Write out exactly the lines of the entries below from the one holding "TEMP pin OUT: D25 -> D33" to the one holding "PIR1 pin OUT: D26 -> VP", inclusive, and leave out all other lines.

Change listing data:
-- Opening Marker --

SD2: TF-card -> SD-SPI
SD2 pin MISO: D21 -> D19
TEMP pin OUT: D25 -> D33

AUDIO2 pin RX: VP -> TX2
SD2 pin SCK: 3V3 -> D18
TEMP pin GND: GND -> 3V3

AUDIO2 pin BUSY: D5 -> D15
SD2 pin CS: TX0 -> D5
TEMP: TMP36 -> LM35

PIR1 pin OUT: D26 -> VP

-- Closing Marker --
-- Opening Marker --

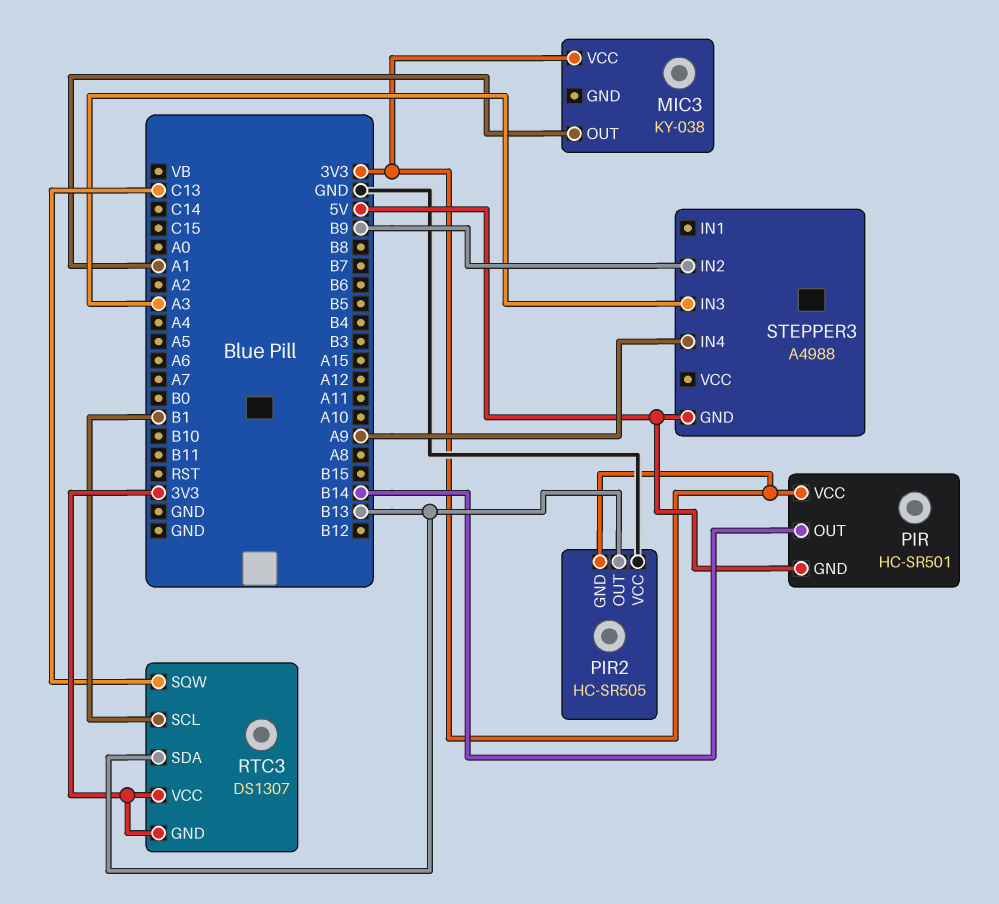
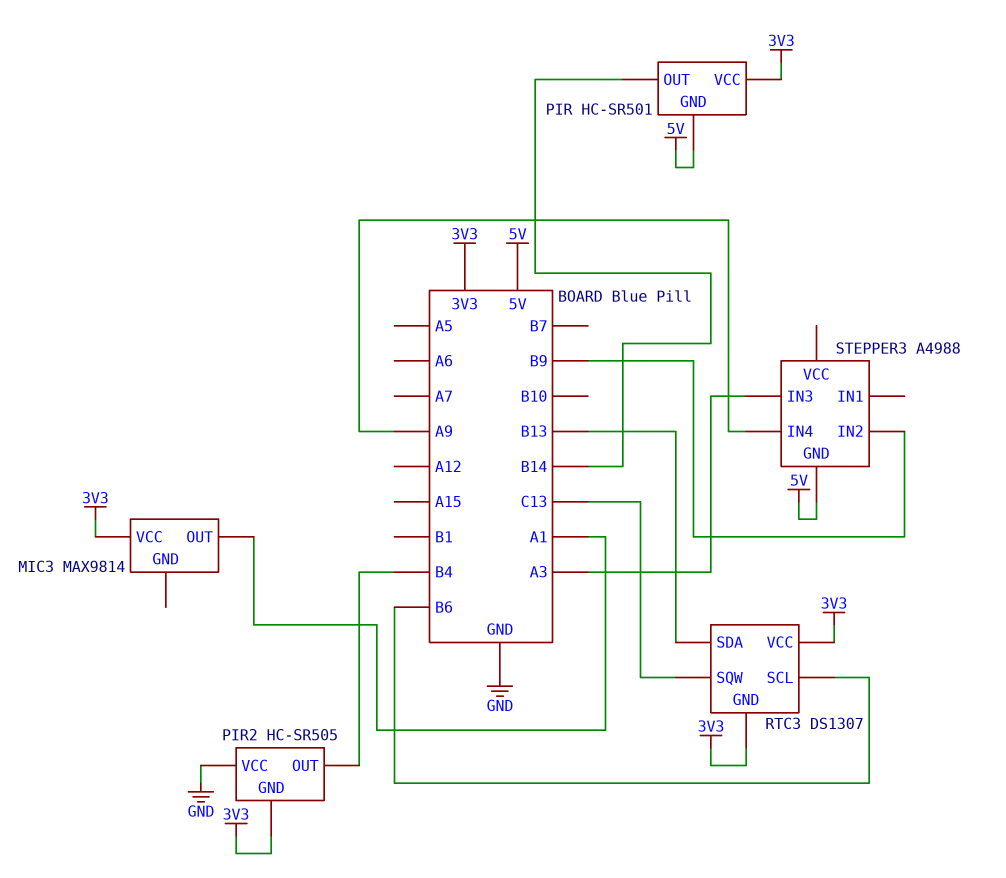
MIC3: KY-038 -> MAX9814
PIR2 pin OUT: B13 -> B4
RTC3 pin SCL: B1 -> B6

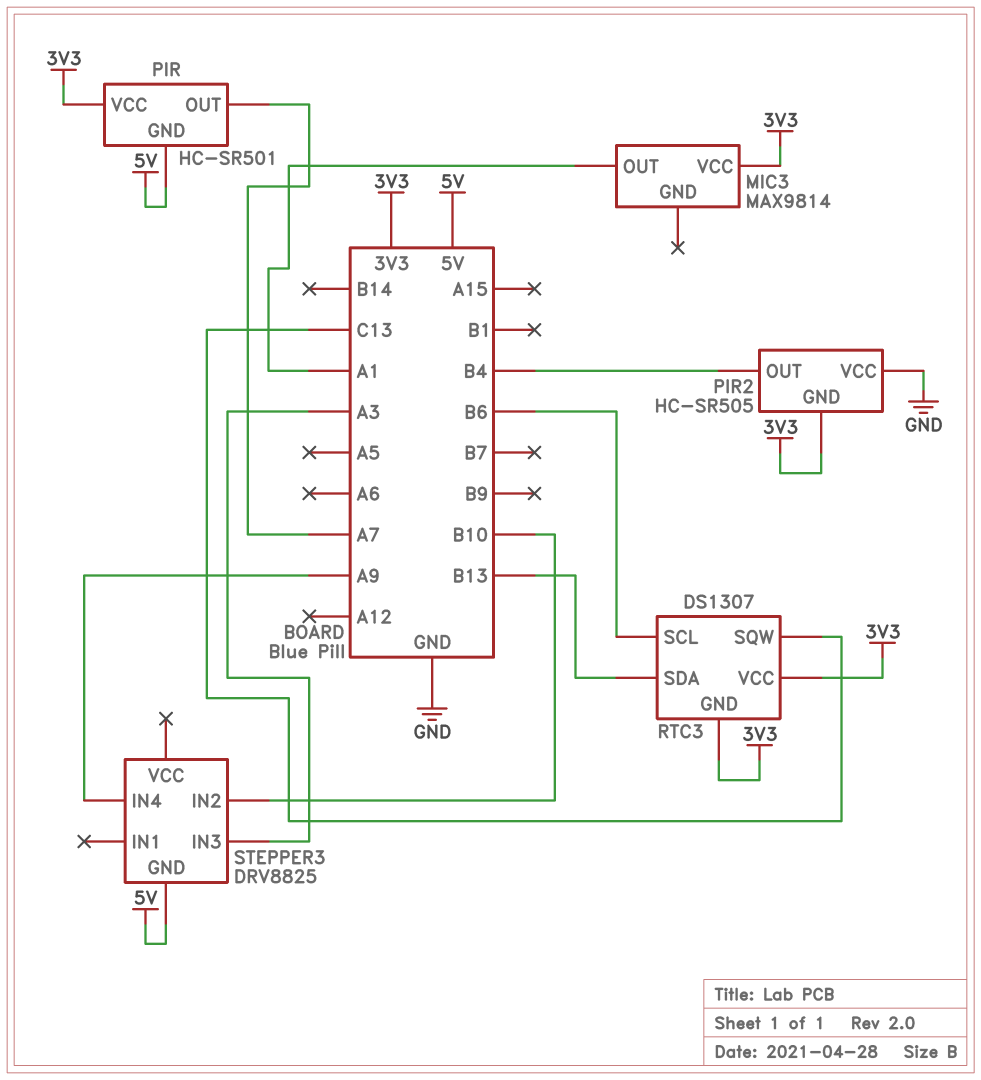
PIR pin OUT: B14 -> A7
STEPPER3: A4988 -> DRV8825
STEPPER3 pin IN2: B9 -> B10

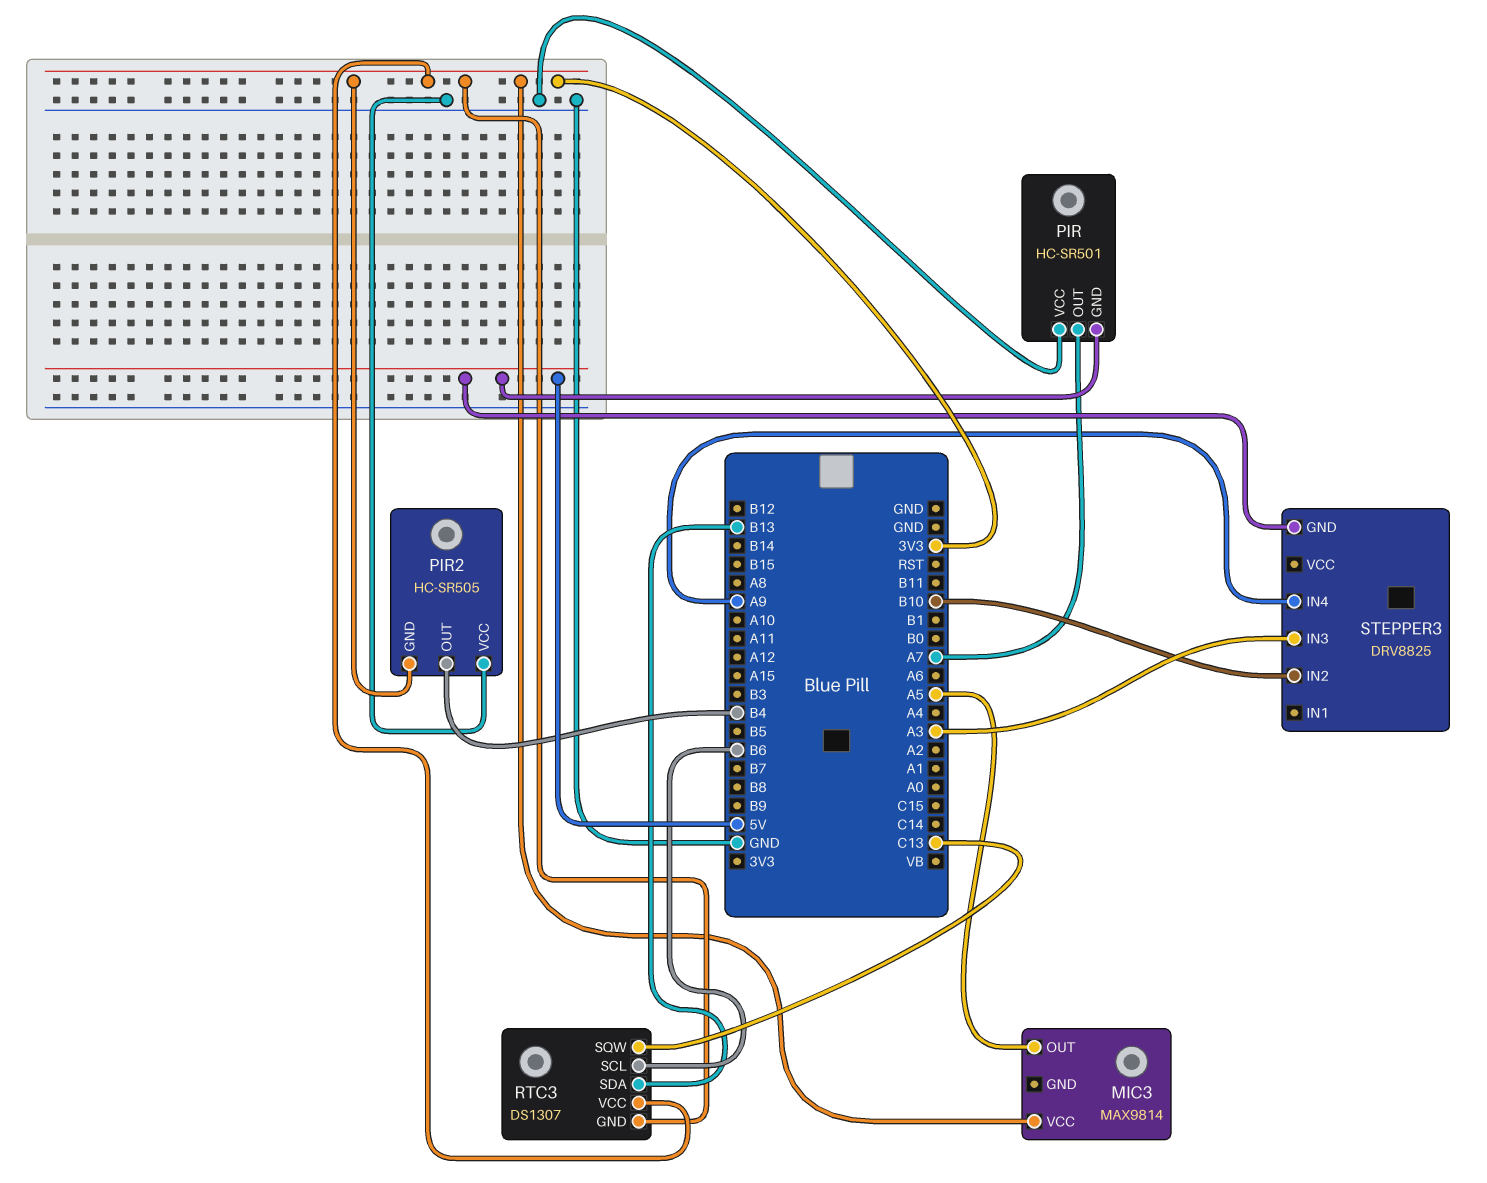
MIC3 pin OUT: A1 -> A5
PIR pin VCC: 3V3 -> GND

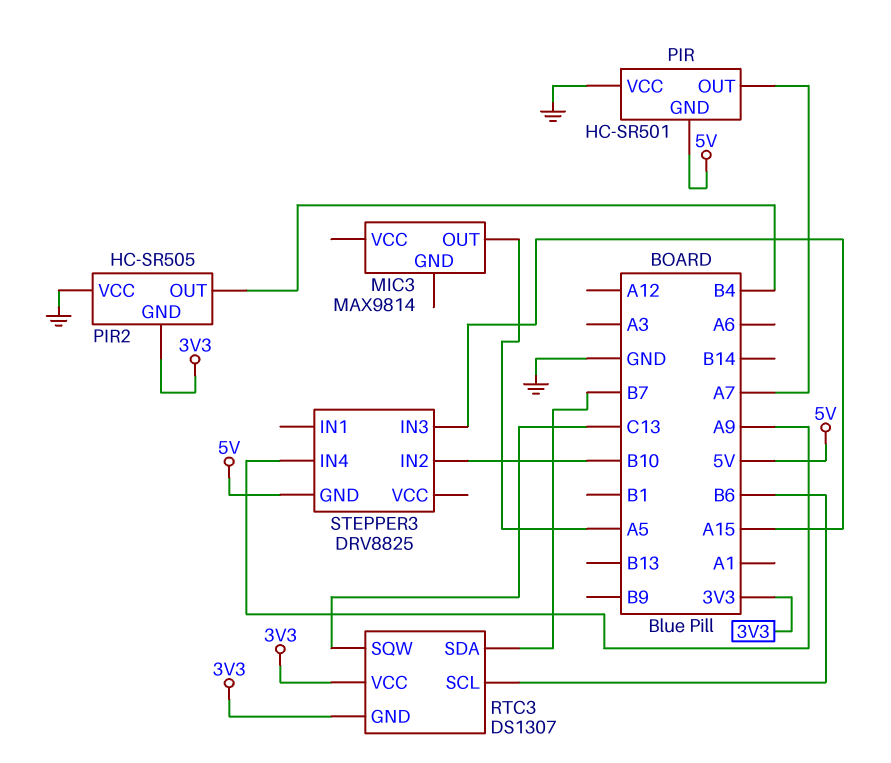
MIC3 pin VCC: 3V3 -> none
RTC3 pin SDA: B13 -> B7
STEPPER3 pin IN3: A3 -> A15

-- Closing Marker --
-- Opening Marker --

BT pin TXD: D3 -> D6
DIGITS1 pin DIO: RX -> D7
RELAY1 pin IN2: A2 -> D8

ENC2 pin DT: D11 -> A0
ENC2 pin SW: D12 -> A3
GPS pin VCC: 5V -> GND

-- Closing Marker --

* Solution for this task:
TEMP pin OUT: D25 -> D33

AUDIO2 pin RX: VP -> TX2
SD2 pin SCK: 3V3 -> D18
TEMP pin GND: GND -> 3V3

AUDIO2 pin BUSY: D5 -> D15
SD2 pin CS: TX0 -> D5
TEMP: TMP36 -> LM35

PIR1 pin OUT: D26 -> VP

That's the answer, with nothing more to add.